Your answer must be an exact copy of the data below.

#### Extracted data ####

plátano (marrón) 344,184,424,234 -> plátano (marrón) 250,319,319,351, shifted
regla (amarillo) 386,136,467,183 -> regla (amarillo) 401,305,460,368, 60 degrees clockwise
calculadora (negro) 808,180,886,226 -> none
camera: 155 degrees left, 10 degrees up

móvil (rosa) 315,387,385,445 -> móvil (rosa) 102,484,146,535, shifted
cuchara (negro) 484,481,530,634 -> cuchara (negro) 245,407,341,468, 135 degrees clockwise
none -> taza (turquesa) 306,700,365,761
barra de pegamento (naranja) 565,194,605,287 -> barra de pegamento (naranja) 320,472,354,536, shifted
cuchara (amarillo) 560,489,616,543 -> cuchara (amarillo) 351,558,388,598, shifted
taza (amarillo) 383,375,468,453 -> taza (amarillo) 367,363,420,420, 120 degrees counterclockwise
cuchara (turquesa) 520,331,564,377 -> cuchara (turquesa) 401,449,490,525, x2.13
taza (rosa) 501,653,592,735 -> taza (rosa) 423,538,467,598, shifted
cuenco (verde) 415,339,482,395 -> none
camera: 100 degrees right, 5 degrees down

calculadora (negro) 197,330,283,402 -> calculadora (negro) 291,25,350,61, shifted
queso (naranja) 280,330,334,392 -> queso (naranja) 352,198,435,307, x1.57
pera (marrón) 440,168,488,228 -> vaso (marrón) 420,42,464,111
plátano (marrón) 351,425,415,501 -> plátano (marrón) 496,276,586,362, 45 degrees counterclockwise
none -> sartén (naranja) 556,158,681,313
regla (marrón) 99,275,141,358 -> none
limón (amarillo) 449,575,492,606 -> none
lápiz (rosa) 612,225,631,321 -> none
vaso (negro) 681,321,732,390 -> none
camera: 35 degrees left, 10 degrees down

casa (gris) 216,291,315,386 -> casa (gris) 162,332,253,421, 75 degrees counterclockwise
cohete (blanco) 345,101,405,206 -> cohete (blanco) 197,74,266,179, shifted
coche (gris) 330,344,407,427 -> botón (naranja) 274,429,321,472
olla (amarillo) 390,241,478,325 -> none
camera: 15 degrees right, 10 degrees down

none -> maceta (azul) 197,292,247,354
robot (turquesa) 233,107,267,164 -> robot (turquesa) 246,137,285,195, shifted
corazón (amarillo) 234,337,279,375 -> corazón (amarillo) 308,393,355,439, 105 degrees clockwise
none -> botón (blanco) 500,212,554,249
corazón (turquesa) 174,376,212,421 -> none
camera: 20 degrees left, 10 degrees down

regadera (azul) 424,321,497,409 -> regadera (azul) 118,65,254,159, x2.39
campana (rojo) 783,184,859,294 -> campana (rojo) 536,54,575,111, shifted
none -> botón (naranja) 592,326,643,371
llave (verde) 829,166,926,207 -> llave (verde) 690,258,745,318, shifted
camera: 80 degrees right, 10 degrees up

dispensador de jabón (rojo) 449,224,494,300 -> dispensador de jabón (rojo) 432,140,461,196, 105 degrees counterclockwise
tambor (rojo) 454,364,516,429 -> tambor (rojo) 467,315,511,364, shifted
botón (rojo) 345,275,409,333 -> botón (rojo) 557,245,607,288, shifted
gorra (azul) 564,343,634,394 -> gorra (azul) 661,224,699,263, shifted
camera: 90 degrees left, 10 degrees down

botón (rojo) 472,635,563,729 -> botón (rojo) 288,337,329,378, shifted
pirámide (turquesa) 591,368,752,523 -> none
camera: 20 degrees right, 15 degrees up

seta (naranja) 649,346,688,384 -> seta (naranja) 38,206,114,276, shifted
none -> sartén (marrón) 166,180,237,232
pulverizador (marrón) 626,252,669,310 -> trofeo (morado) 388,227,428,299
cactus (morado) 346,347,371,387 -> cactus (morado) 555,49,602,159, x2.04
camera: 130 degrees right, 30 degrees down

####

Task output:
plátano (marrón) 344,184,424,234 -> plátano (marrón) 250,319,319,351, shifted
regla (amarillo) 386,136,467,183 -> regla (amarillo) 401,305,460,368, 60 degrees clockwise
calculadora (negro) 808,180,886,226 -> none
camera: 155 degrees left, 10 degrees up

móvil (rosa) 315,387,385,445 -> móvil (rosa) 102,484,146,535, shifted
cuchara (negro) 484,481,530,634 -> cuchara (negro) 245,407,341,468, 135 degrees clockwise
none -> taza (turquesa) 306,700,365,761
barra de pegamento (naranja) 565,194,605,287 -> barra de pegamento (naranja) 320,472,354,536, shifted
cuchara (amarillo) 560,489,616,543 -> cuchara (amarillo) 351,558,388,598, shifted
taza (amarillo) 383,375,468,453 -> taza (amarillo) 367,363,420,420, 120 degrees counterclockwise
cuchara (turquesa) 520,331,564,377 -> cuchara (turquesa) 401,449,490,525, x2.13
taza (rosa) 501,653,592,735 -> taza (rosa) 423,538,467,598, shifted
cuenco (verde) 415,339,482,395 -> none
camera: 100 degrees right, 5 degrees down

calculadora (negro) 197,330,283,402 -> calculadora (negro) 291,25,350,61, shifted
queso (naranja) 280,330,334,392 -> queso (naranja) 352,198,435,307, x1.57
pera (marrón) 440,168,488,228 -> vaso (marrón) 420,42,464,111
plátano (marrón) 351,425,415,501 -> plátano (marrón) 496,276,586,362, 45 degrees counterclockwise
none -> sartén (naranja) 556,158,681,313
regla (marrón) 99,275,141,358 -> none
limón (amarillo) 449,575,492,606 -> none
lápiz (rosa) 612,225,631,321 -> none
vaso (negro) 681,321,732,390 -> none
camera: 35 degrees left, 10 degrees down

casa (gris) 216,291,315,386 -> casa (gris) 162,332,253,421, 75 degrees counterclockwise
cohete (blanco) 345,101,405,206 -> cohete (blanco) 197,74,266,179, shifted
coche (gris) 330,344,407,427 -> botón (naranja) 274,429,321,472
olla (amarillo) 390,241,478,325 -> none
camera: 15 degrees right, 10 degrees down

none -> maceta (azul) 197,292,247,354
robot (turquesa) 233,107,267,164 -> robot (turquesa) 246,137,285,195, shifted
corazón (amarillo) 234,337,279,375 -> corazón (amarillo) 308,393,355,439, 105 degrees clockwise
none -> botón (blanco) 500,212,554,249
corazón (turquesa) 174,376,212,421 -> none
camera: 20 degrees left, 10 degrees down

regadera (azul) 424,321,497,409 -> regadera (azul) 118,65,254,159, x2.39
campana (rojo) 783,184,859,294 -> campana (rojo) 536,54,575,111, shifted
none -> botón (naranja) 592,326,643,371
llave (verde) 829,166,926,207 -> llave (verde) 690,258,745,318, shifted
camera: 80 degrees right, 10 degrees up

dispensador de jabón (rojo) 449,224,494,300 -> dispensador de jabón (rojo) 432,140,461,196, 105 degrees counterclockwise
tambor (rojo) 454,364,516,429 -> tambor (rojo) 467,315,511,364, shifted
botón (rojo) 345,275,409,333 -> botón (rojo) 557,245,607,288, shifted
gorra (azul) 564,343,634,394 -> gorra (azul) 661,224,699,263, shifted
camera: 90 degrees left, 10 degrees down

botón (rojo) 472,635,563,729 -> botón (rojo) 288,337,329,378, shifted
pirámide (turquesa) 591,368,752,523 -> none
camera: 20 degrees right, 15 degrees up

seta (naranja) 649,346,688,384 -> seta (naranja) 38,206,114,276, shifted
none -> sartén (marrón) 166,180,237,232
pulverizador (marrón) 626,252,669,310 -> trofeo (morado) 388,227,428,299
cactus (morado) 346,347,371,387 -> cactus (morado) 555,49,602,159, x2.04
camera: 130 degrees right, 30 degrees down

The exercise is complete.